**TRY IT**
Among the entries below, only the lines starting at the one with "R9: 2.4k (0V, U5/in-) -> none" and ending at the one with "C11: 3.3uF (plus", both included, are to be printed exactly.

**Revision comparison data**
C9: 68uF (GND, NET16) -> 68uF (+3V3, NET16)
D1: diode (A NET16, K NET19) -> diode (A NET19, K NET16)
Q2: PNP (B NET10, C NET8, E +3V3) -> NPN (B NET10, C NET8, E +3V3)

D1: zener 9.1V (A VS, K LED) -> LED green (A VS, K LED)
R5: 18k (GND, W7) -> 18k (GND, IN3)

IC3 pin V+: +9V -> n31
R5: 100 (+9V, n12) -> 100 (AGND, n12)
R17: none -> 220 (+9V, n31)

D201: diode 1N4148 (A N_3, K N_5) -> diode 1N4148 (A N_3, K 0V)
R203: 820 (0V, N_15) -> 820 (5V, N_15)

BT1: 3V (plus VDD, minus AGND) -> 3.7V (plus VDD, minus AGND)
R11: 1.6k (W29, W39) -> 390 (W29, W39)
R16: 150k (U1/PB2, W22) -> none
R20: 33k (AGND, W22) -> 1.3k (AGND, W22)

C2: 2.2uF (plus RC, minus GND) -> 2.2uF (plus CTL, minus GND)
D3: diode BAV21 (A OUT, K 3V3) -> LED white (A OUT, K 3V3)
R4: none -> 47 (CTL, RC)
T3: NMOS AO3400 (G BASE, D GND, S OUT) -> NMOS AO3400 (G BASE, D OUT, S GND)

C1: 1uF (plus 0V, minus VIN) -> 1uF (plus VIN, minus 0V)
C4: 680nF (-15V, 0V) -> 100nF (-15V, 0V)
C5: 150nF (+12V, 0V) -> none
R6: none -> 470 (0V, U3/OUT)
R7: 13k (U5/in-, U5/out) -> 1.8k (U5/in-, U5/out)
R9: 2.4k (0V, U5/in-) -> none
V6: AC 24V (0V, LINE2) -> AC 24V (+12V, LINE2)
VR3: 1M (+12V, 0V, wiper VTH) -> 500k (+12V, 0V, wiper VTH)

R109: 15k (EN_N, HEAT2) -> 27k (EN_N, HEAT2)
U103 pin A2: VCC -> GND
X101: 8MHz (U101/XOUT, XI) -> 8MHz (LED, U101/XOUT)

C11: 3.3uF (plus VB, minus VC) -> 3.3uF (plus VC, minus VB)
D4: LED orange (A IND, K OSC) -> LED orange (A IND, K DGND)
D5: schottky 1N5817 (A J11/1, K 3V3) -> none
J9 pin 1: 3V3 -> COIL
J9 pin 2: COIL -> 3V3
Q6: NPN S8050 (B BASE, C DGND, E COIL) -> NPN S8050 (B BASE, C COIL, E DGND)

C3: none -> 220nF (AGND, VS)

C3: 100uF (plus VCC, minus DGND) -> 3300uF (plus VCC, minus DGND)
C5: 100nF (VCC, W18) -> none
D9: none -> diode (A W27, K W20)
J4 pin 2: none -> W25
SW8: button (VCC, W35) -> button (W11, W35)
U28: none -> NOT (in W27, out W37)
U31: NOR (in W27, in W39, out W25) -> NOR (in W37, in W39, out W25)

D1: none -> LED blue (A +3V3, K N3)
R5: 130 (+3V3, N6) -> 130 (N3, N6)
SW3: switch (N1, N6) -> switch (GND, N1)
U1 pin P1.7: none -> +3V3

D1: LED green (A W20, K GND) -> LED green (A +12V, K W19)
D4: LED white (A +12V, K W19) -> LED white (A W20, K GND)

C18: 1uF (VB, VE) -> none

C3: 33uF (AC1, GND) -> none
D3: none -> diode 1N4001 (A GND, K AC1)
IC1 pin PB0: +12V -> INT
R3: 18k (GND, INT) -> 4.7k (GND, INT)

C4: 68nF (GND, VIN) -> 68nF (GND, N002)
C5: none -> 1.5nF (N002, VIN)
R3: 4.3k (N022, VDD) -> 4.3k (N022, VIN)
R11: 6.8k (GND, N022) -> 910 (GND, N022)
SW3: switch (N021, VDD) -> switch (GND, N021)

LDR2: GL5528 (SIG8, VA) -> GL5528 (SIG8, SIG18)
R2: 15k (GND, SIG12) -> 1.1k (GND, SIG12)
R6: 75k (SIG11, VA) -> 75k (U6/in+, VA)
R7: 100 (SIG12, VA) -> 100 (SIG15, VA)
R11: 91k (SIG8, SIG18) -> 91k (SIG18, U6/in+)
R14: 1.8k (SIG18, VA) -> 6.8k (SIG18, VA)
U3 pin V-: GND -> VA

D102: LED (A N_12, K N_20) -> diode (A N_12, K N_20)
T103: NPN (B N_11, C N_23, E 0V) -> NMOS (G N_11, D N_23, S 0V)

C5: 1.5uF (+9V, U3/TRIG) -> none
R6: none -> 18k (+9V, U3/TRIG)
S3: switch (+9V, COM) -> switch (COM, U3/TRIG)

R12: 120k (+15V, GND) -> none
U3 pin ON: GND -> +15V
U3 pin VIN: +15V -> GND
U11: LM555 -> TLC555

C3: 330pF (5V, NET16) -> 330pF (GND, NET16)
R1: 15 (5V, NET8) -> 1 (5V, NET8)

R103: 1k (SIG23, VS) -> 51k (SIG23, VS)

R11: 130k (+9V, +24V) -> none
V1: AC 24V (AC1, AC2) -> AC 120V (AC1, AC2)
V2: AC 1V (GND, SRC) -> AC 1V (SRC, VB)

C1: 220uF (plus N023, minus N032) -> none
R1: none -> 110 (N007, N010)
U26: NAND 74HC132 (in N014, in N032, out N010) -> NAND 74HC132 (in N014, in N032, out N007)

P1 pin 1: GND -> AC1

**WRITTEN SOLUTION**
R9: 2.4k (0V, U5/in-) -> none
V6: AC 24V (0V, LINE2) -> AC 24V (+12V, LINE2)
VR3: 1M (+12V, 0V, wiper VTH) -> 500k (+12V, 0V, wiper VTH)

R109: 15k (EN_N, HEAT2) -> 27k (EN_N, HEAT2)
U103 pin A2: VCC -> GND
X101: 8MHz (U101/XOUT, XI) -> 8MHz (LED, U101/XOUT)

C11: 3.3uF (plus VB, minus VC) -> 3.3uF (plus VC, minus VB)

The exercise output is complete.